[Start of section]

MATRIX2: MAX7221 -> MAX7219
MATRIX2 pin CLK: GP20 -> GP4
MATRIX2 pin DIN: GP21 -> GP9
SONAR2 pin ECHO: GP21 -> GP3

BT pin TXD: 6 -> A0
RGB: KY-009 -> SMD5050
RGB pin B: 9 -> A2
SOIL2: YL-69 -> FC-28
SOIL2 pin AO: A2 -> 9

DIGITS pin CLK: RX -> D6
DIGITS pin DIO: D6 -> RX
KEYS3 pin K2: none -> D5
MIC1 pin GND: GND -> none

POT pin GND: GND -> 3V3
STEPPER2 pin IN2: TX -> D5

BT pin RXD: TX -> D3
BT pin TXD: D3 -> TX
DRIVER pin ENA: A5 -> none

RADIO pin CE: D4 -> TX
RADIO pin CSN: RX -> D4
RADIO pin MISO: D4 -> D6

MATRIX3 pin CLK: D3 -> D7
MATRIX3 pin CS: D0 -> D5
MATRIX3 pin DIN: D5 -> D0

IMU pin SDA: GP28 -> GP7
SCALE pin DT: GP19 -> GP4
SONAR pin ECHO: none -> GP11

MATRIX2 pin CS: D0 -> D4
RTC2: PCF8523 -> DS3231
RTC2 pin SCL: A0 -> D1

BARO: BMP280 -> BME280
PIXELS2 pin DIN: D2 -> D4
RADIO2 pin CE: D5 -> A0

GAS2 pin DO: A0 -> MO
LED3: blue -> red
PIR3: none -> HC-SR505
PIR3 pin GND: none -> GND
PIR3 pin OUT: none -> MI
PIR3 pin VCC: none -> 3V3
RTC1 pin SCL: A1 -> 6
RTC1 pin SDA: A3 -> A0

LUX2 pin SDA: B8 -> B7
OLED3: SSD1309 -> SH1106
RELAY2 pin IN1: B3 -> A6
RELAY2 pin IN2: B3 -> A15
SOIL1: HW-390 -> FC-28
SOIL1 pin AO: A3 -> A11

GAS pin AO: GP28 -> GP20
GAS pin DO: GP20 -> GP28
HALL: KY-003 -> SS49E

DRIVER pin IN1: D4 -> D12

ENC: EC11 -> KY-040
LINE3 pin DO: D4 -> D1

[End of section]

§ **Task brief**: Transcribe nothing except the lines from the one with "RELAY2 pin IN1: B3 -> A6" through the end of the data above, each exactly as it appears.

§ **Reply to the exercise**:
RELAY2 pin IN1: B3 -> A6
RELAY2 pin IN2: B3 -> A15
SOIL1: HW-390 -> FC-28
SOIL1 pin AO: A3 -> A11

GAS pin AO: GP28 -> GP20
GAS pin DO: GP20 -> GP28
HALL: KY-003 -> SS49E

DRIVER pin IN1: D4 -> D12

ENC: EC11 -> KY-040
LINE3 pin DO: D4 -> D1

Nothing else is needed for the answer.